What to do
With the pictures omitted, write out the entries that follow exactly as they stand.

Spatial reasoning data
★ ★ ★

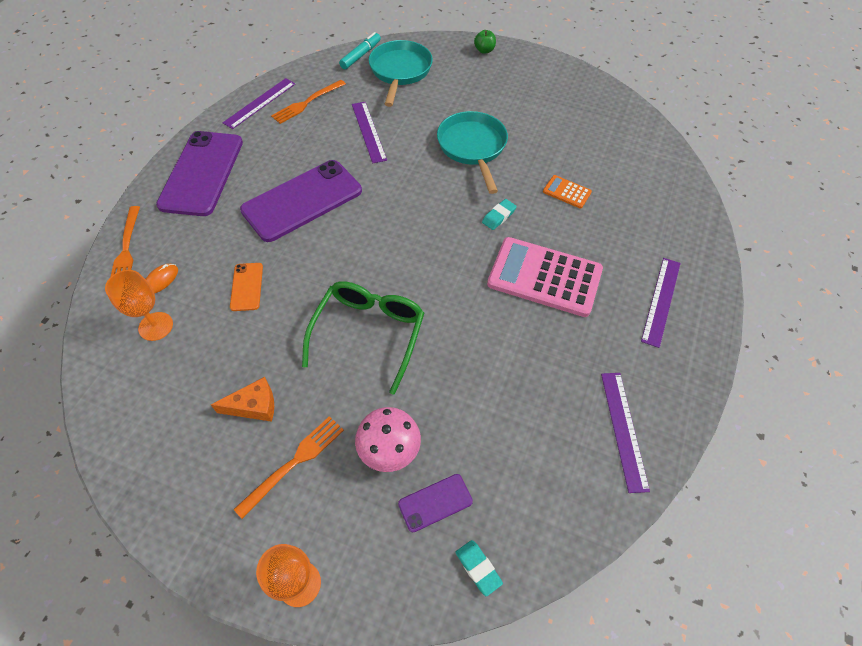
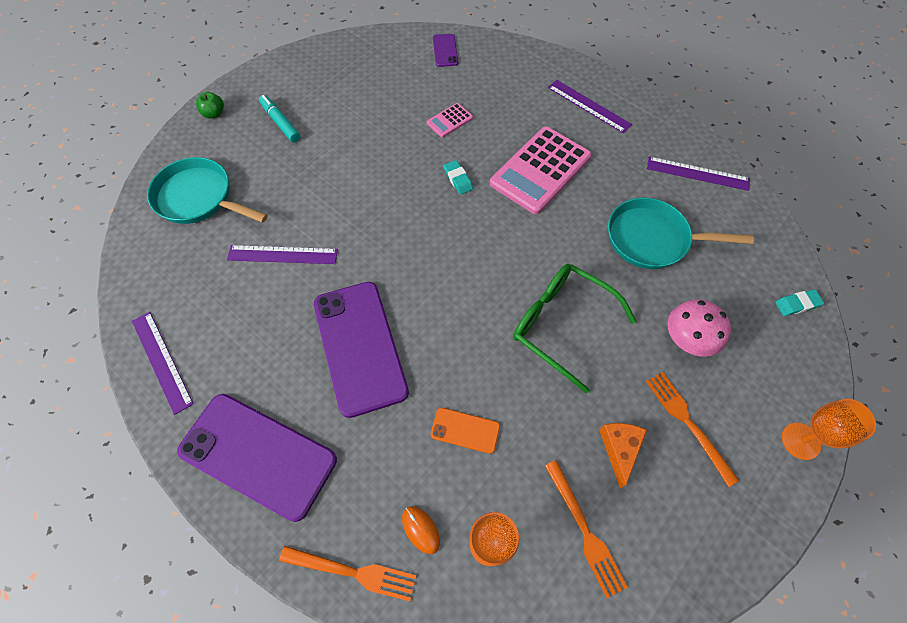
camera: 70 degrees left, 5 degrees up
(306, 103) = (195, 307): orange fork -> orange fork (585, 532)
(361, 55) = (142, 228): turquoise marker -> turquoise marker (280, 122)
(435, 502) = (740, 318): purple phone -> purple phone (445, 50)
(472, 147) = (357, 170): turquoise pan -> turquoise pan (652, 239)
(566, 192) = (449, 120): orange calculator -> pink calculator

★ ★ ★

Output for this task
camera: 70 degrees left, 5 degrees up
(306, 103) = (195, 307): orange fork -> orange fork (585, 532)
(361, 55) = (142, 228): turquoise marker -> turquoise marker (280, 122)
(435, 502) = (740, 318): purple phone -> purple phone (445, 50)
(472, 147) = (357, 170): turquoise pan -> turquoise pan (652, 239)
(566, 192) = (449, 120): orange calculator -> pink calculator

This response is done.